Dataset excerpts
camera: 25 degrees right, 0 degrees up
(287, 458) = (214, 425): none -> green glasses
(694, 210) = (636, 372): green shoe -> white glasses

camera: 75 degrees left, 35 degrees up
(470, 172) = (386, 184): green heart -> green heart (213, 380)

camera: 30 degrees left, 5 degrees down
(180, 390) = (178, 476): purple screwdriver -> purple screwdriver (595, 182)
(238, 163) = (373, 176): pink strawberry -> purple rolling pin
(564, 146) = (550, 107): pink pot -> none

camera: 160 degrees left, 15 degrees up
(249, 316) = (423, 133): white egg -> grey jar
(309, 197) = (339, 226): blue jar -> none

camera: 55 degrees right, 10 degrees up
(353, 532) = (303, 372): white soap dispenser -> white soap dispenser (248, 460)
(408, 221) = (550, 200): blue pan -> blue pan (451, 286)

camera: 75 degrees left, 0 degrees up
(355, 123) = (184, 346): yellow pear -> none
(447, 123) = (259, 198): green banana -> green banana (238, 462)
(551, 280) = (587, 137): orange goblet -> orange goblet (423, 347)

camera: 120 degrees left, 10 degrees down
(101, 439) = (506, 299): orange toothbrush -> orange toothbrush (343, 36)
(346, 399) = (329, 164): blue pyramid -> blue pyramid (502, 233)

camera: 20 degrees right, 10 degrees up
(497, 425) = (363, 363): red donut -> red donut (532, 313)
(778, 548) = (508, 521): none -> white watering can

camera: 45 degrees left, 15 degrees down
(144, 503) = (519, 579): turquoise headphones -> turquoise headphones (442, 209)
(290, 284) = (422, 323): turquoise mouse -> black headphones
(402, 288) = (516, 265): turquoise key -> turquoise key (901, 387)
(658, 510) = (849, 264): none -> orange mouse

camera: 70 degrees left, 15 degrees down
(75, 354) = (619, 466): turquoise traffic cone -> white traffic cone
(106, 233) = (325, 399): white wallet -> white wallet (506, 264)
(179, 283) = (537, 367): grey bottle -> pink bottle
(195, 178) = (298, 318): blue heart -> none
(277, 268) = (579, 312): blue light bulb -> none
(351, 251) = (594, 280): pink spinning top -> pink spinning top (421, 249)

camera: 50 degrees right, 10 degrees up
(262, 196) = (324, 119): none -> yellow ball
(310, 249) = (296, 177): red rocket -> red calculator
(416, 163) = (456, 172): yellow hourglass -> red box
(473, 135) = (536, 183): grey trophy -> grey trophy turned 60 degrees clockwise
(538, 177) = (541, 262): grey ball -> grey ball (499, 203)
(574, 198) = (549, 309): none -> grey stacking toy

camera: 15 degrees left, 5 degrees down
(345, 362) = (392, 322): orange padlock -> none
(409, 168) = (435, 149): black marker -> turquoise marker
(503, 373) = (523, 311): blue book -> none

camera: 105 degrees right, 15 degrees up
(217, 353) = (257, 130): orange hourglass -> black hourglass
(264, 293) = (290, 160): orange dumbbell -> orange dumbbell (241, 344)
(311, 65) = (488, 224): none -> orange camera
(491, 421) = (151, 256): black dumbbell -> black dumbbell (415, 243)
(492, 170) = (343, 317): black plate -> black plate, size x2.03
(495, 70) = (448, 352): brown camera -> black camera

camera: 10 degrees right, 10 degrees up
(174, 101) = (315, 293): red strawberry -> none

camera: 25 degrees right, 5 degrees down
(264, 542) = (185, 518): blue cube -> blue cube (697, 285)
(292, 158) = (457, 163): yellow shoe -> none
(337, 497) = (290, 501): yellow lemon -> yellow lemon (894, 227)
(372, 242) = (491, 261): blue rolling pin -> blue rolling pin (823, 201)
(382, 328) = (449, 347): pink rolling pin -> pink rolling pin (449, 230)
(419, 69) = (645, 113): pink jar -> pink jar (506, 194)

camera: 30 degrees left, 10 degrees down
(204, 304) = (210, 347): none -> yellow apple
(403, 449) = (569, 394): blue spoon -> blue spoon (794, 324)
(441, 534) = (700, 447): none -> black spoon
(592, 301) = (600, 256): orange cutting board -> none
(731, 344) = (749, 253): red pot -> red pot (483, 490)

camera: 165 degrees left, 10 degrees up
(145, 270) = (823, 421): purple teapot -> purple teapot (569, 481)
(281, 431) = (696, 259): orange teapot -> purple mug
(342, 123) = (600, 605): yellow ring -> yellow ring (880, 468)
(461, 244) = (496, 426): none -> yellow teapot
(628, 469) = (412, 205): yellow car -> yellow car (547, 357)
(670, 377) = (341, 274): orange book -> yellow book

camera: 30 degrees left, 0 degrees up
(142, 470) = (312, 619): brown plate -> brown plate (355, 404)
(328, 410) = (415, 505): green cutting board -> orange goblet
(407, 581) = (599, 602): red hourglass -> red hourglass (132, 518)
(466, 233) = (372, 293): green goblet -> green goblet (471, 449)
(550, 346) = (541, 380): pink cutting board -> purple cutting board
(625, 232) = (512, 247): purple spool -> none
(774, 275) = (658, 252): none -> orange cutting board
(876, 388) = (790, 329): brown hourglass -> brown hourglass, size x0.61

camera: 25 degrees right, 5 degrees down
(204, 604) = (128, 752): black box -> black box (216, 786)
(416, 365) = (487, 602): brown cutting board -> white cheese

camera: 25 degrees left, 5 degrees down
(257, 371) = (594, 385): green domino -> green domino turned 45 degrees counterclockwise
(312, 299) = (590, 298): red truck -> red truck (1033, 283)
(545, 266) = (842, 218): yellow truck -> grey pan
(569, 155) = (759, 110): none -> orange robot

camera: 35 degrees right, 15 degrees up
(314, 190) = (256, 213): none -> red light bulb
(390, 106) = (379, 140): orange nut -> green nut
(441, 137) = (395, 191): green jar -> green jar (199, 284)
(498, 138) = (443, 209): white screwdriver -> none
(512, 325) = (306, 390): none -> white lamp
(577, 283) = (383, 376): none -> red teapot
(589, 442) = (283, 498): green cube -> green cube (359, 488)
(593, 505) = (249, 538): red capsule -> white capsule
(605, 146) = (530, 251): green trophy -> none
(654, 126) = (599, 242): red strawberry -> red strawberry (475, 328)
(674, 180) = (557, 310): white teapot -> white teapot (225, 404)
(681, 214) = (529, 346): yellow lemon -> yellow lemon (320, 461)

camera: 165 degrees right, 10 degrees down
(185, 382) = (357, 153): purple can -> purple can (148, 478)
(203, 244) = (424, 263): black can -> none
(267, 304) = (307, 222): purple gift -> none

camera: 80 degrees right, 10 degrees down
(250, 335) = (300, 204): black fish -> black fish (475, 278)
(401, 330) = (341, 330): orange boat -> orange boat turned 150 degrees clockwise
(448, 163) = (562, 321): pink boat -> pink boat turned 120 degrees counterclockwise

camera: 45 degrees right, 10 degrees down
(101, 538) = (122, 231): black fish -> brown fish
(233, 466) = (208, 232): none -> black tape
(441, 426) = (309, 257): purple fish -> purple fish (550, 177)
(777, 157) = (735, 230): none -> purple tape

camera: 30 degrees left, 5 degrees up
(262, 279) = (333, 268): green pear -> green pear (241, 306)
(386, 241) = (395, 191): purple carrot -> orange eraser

YOUR OBJECTIVE | Your answer should hold every line of the entries that contains the string "board".

SOLUTION TO THE EXERCISE |
(592, 301) = (600, 256): orange cutting board -> none
(328, 410) = (415, 505): green cutting board -> orange goblet
(550, 346) = (541, 380): pink cutting board -> purple cutting board
(774, 275) = (658, 252): none -> orange cutting board
(416, 365) = (487, 602): brown cutting board -> white cheese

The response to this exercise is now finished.